■ **Exercise**: Below are the records; retype each one exactly.

[Object tracking records]
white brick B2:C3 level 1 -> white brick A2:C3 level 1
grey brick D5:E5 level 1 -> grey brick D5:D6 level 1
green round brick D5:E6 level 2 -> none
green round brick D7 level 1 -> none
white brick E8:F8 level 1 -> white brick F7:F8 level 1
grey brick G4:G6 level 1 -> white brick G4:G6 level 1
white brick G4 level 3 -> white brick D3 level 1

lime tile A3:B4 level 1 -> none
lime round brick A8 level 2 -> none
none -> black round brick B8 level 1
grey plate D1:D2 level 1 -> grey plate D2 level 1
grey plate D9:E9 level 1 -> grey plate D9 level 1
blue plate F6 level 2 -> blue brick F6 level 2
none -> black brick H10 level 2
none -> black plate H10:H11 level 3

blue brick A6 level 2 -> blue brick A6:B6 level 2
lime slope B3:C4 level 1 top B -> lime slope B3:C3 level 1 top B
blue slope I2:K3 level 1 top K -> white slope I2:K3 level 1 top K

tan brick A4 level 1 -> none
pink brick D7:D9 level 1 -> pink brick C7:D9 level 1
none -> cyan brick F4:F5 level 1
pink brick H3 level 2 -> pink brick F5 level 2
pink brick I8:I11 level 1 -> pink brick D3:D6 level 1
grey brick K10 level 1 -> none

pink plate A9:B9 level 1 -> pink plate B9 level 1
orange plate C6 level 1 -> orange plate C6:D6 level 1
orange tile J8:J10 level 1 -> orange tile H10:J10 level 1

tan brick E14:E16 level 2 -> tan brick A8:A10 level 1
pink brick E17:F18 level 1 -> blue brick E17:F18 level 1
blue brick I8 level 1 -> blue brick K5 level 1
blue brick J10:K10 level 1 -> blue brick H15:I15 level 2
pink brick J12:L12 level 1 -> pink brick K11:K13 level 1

■ **Expected answer**:
white brick B2:C3 level 1 -> white brick A2:C3 level 1
grey brick D5:E5 level 1 -> grey brick D5:D6 level 1
green round brick D5:E6 level 2 -> none
green round brick D7 level 1 -> none
white brick E8:F8 level 1 -> white brick F7:F8 level 1
grey brick G4:G6 level 1 -> white brick G4:G6 level 1
white brick G4 level 3 -> white brick D3 level 1

lime tile A3:B4 level 1 -> none
lime round brick A8 level 2 -> none
none -> black round brick B8 level 1
grey plate D1:D2 level 1 -> grey plate D2 level 1
grey plate D9:E9 level 1 -> grey plate D9 level 1
blue plate F6 level 2 -> blue brick F6 level 2
none -> black brick H10 level 2
none -> black plate H10:H11 level 3

blue brick A6 level 2 -> blue brick A6:B6 level 2
lime slope B3:C4 level 1 top B -> lime slope B3:C3 level 1 top B
blue slope I2:K3 level 1 top K -> white slope I2:K3 level 1 top K

tan brick A4 level 1 -> none
pink brick D7:D9 level 1 -> pink brick C7:D9 level 1
none -> cyan brick F4:F5 level 1
pink brick H3 level 2 -> pink brick F5 level 2
pink brick I8:I11 level 1 -> pink brick D3:D6 level 1
grey brick K10 level 1 -> none

pink plate A9:B9 level 1 -> pink plate B9 level 1
orange plate C6 level 1 -> orange plate C6:D6 level 1
orange tile J8:J10 level 1 -> orange tile H10:J10 level 1

tan brick E14:E16 level 2 -> tan brick A8:A10 level 1
pink brick E17:F18 level 1 -> blue brick E17:F18 level 1
blue brick I8 level 1 -> blue brick K5 level 1
blue brick J10:K10 level 1 -> blue brick H15:I15 level 2
pink brick J12:L12 level 1 -> pink brick K11:K13 level 1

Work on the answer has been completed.